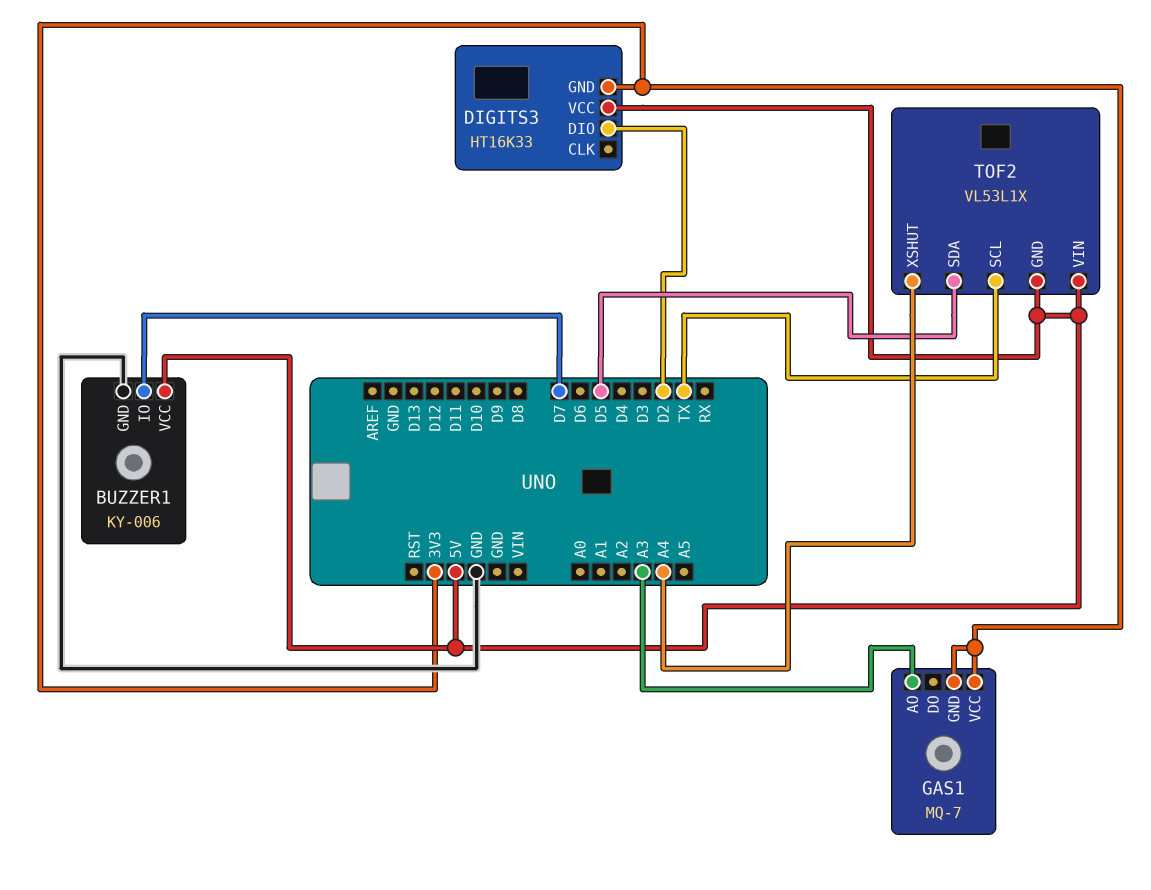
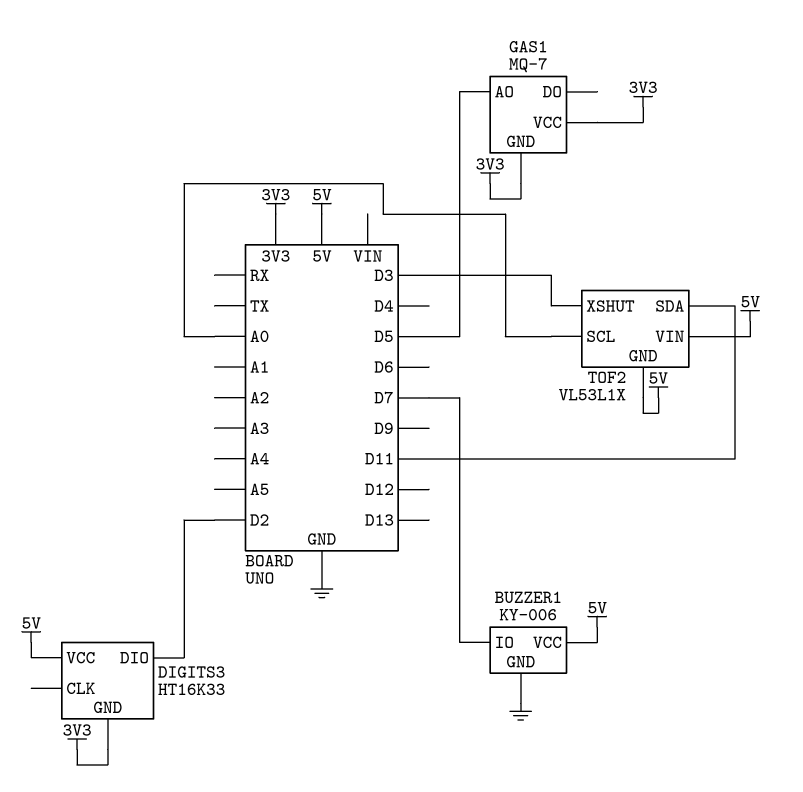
GAS1 pin AO: A3 -> D5
TOF2 pin SCL: TX -> A0
TOF2 pin SDA: D5 -> D11
TOF2 pin XSHUT: A4 -> D3

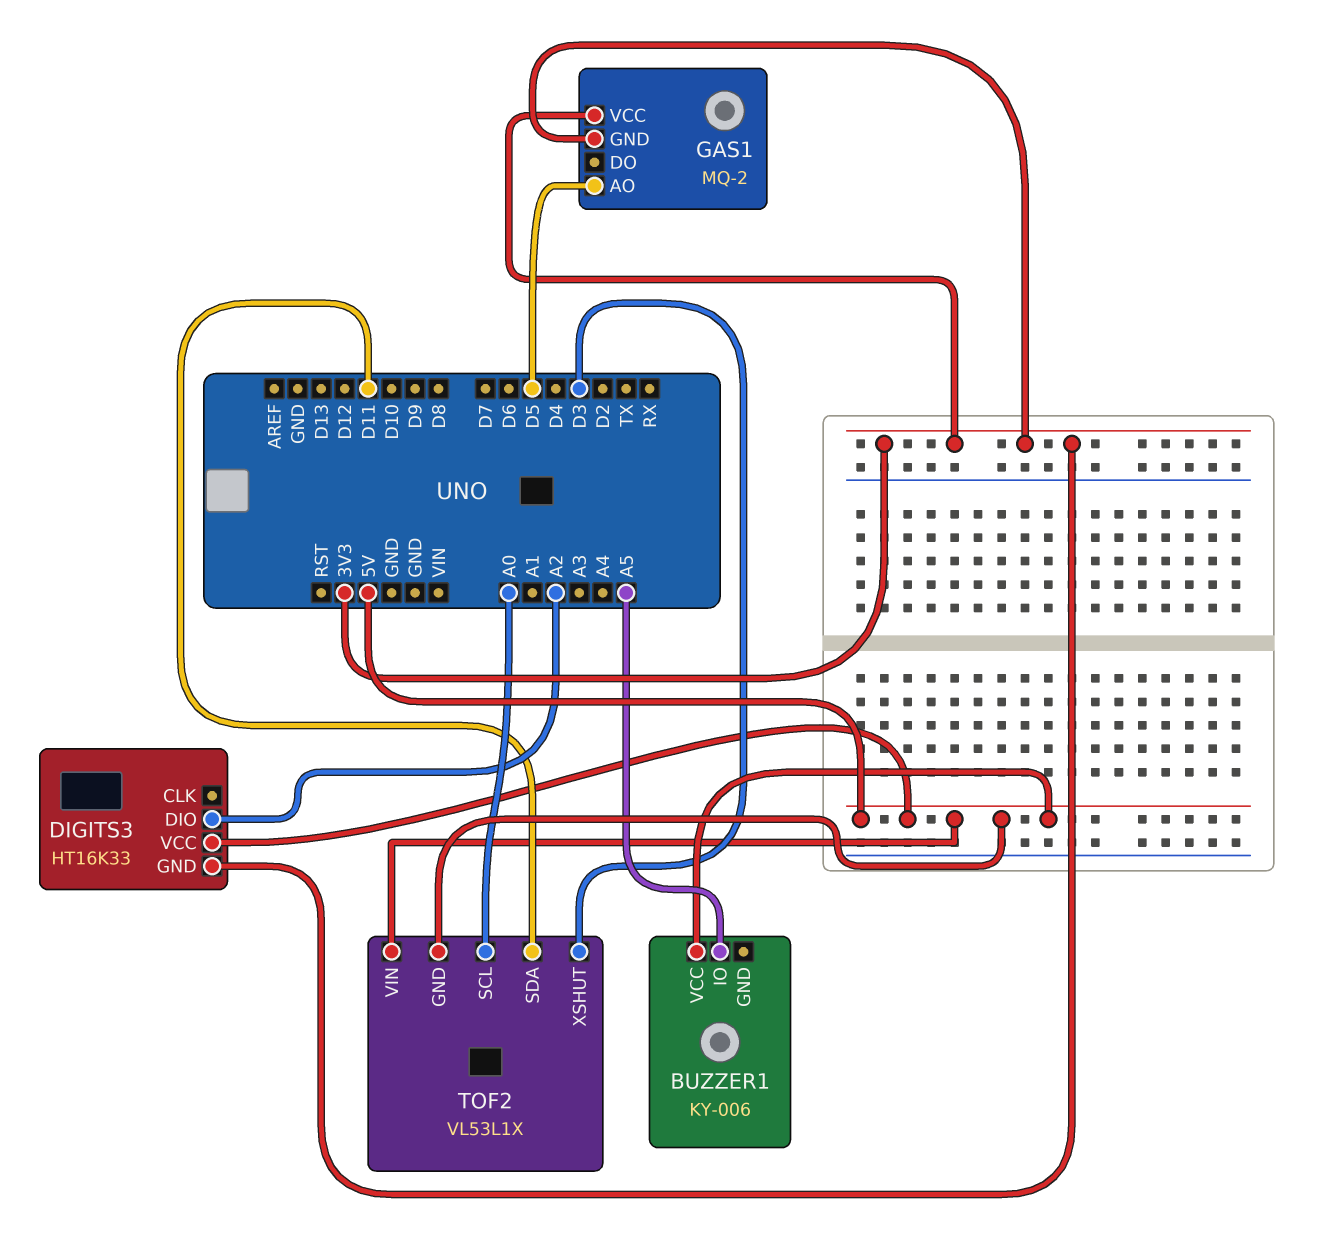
BUZZER1 pin GND: GND -> none
BUZZER1 pin IO: D7 -> A5
DIGITS3 pin DIO: D2 -> A2
GAS1: MQ-7 -> MQ-2

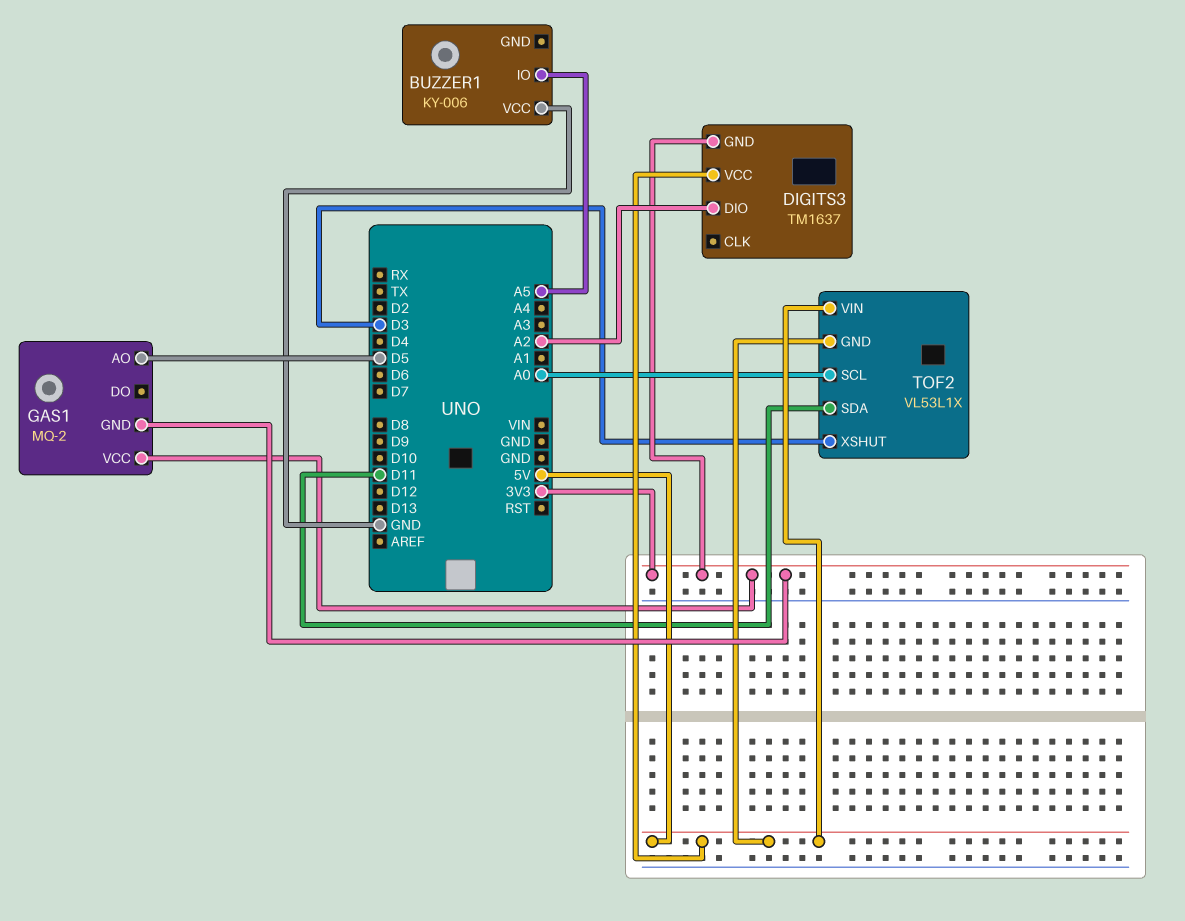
BUZZER1 pin VCC: 5V -> GND
DIGITS3: HT16K33 -> TM1637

● ● ● ● ●

Exercise instructions:
When repeating the listing, keep each line exact and exclude the pictures.

Problem solution:
GAS1 pin AO: A3 -> D5
TOF2 pin SCL: TX -> A0
TOF2 pin SDA: D5 -> D11
TOF2 pin XSHUT: A4 -> D3

BUZZER1 pin GND: GND -> none
BUZZER1 pin IO: D7 -> A5
DIGITS3 pin DIO: D2 -> A2
GAS1: MQ-7 -> MQ-2

BUZZER1 pin VCC: 5V -> GND
DIGITS3: HT16K33 -> TM1637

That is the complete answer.